[Scene change data]

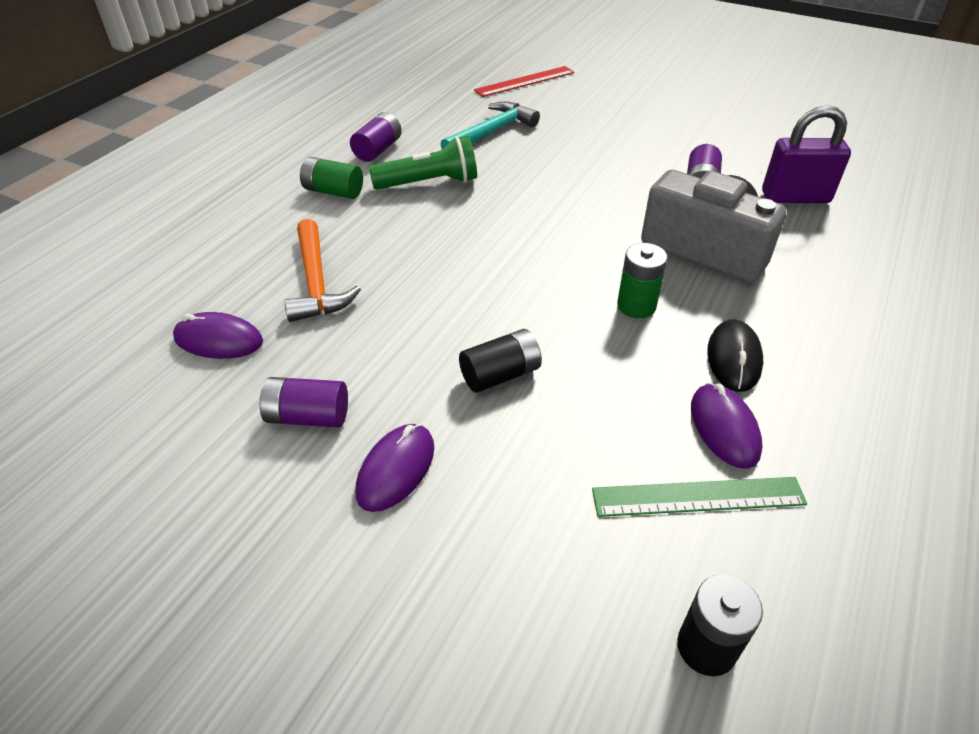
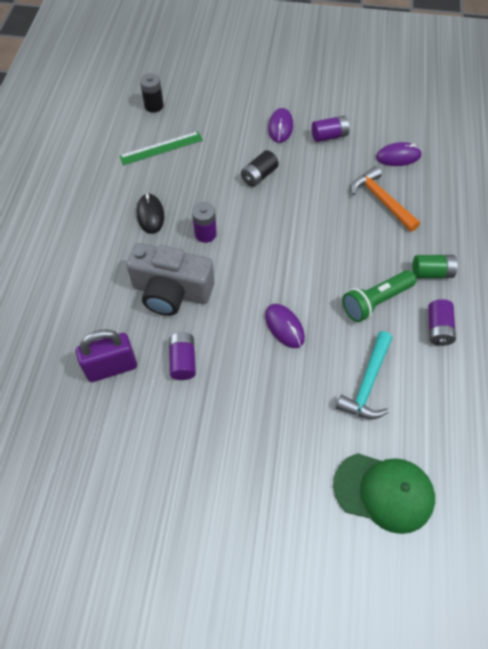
camera: 160 degrees right, 15 degrees up
(525, 81) = (384, 492): red ruler -> green cap
(636, 306) = (205, 234): green battery -> purple battery
(724, 428) = (153, 178): purple mouse -> purple mouse (284, 326)

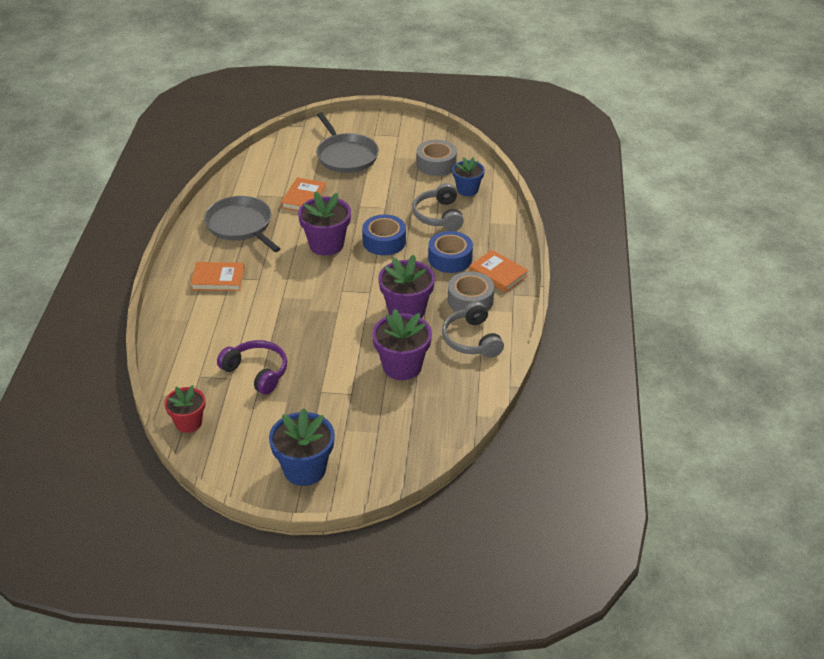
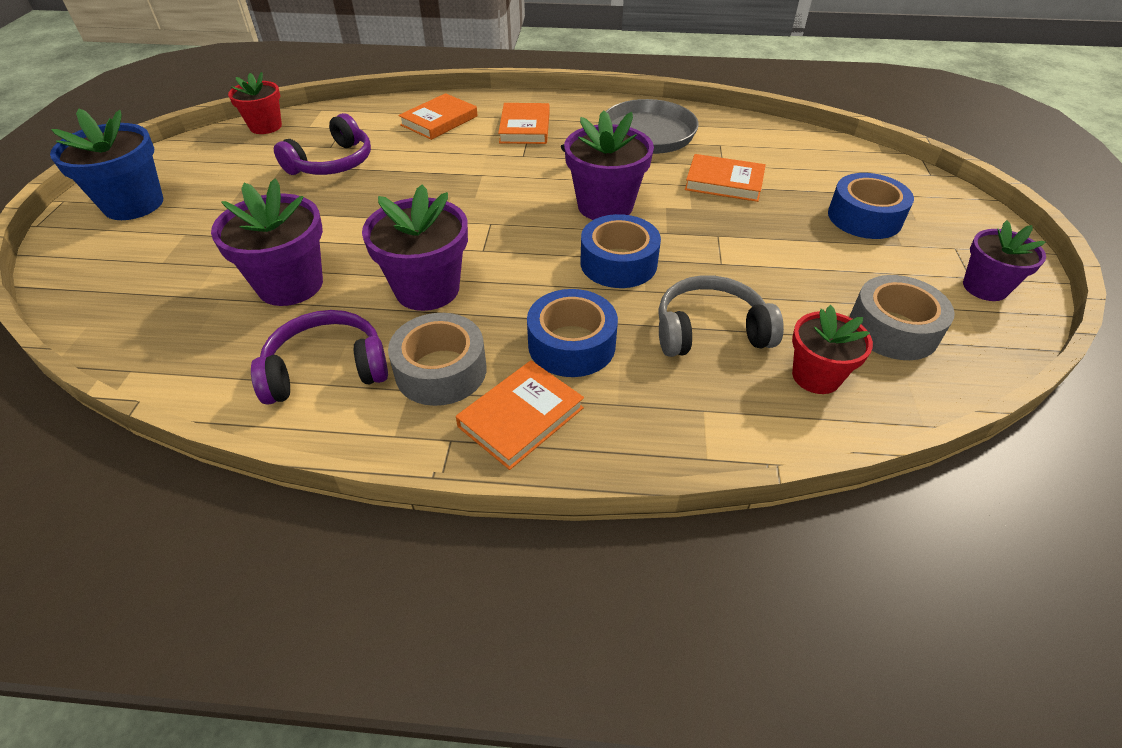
camera: 90 degrees right, 5 degrees up
(198, 323) = (439, 121): none -> orange book
(346, 156) = (864, 217): grey pan -> blue tape
(406, 133) = (985, 287): none -> purple flower pot
(467, 190) = (816, 376): blue flower pot -> red flower pot
(472, 339) = (327, 370): grey headphones -> purple headphones

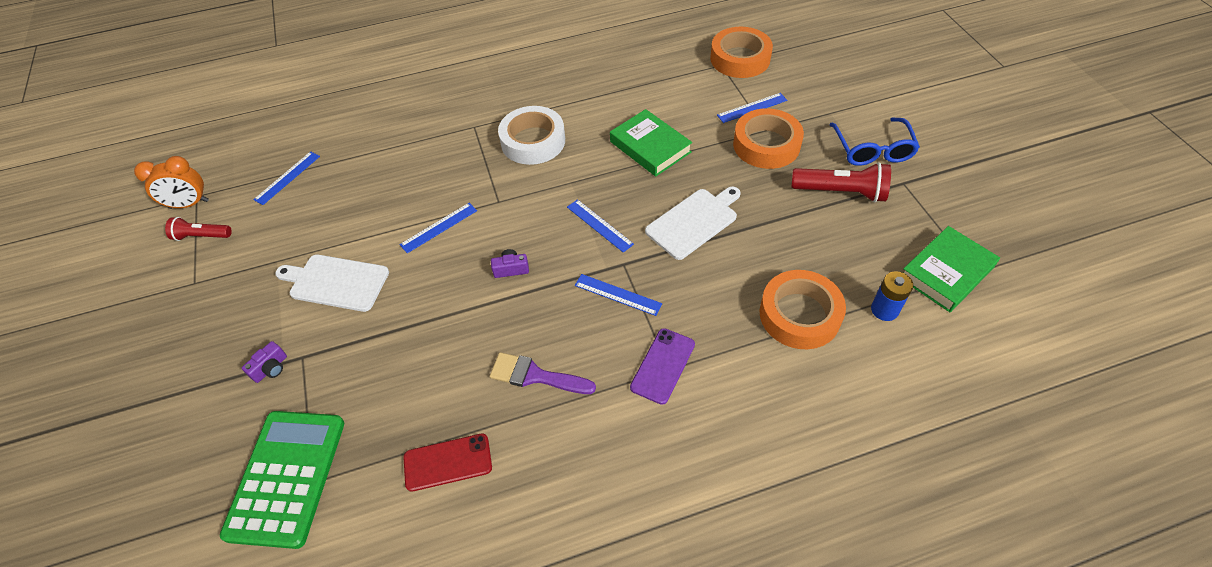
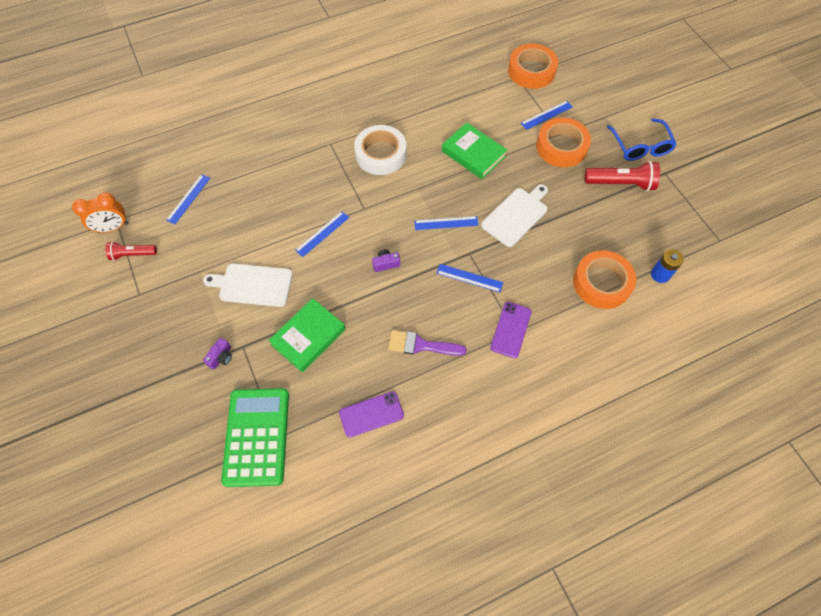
camera: 10 degrees left, 10 degrees up
(448, 462) = (371, 414): red phone -> purple phone
(599, 225) = (446, 223): blue ruler -> blue ruler turned 45 degrees counterclockwise
(946, 272) = (700, 242): green book -> green book (308, 337)

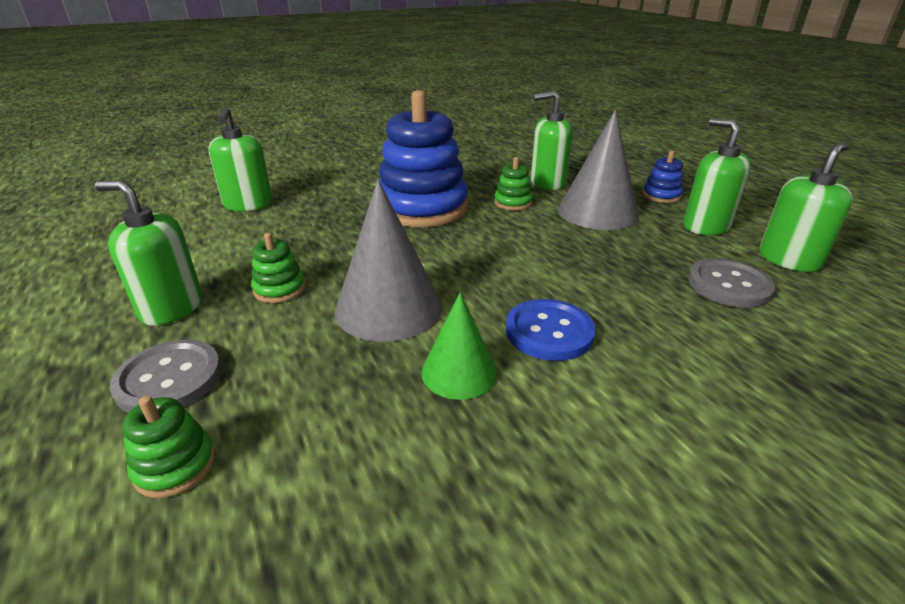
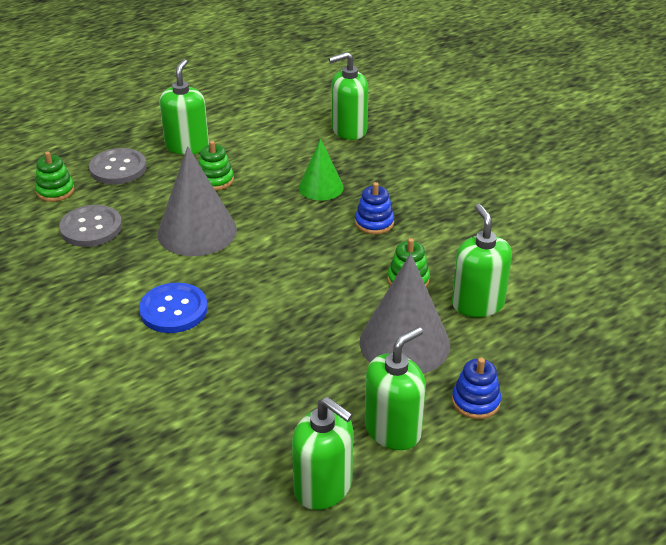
camera: 80 degrees right, 5 degrees up
(422, 208) = (374, 223): blue stacking toy -> blue stacking toy, size x0.43
(459, 372) = (126, 271): green cone -> green cone (321, 187)
(729, 285) = (259, 426): grey button -> grey button (91, 228)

How to complete this task: Your answer must be exactly the lines from the one containing "(346, 156) = (864, 217): grey" through the last line of the records above, both included, with every picture left out.

Task solution:
(346, 156) = (864, 217): grey pan -> blue tape
(406, 133) = (985, 287): none -> purple flower pot
(467, 190) = (816, 376): blue flower pot -> red flower pot
(472, 339) = (327, 370): grey headphones -> purple headphones

camera: 10 degrees left, 10 degrees up
(448, 462) = (371, 414): red phone -> purple phone
(599, 225) = (446, 223): blue ruler -> blue ruler turned 45 degrees counterclockwise
(946, 272) = (700, 242): green book -> green book (308, 337)

camera: 80 degrees right, 5 degrees up
(422, 208) = (374, 223): blue stacking toy -> blue stacking toy, size x0.43
(459, 372) = (126, 271): green cone -> green cone (321, 187)
(729, 285) = (259, 426): grey button -> grey button (91, 228)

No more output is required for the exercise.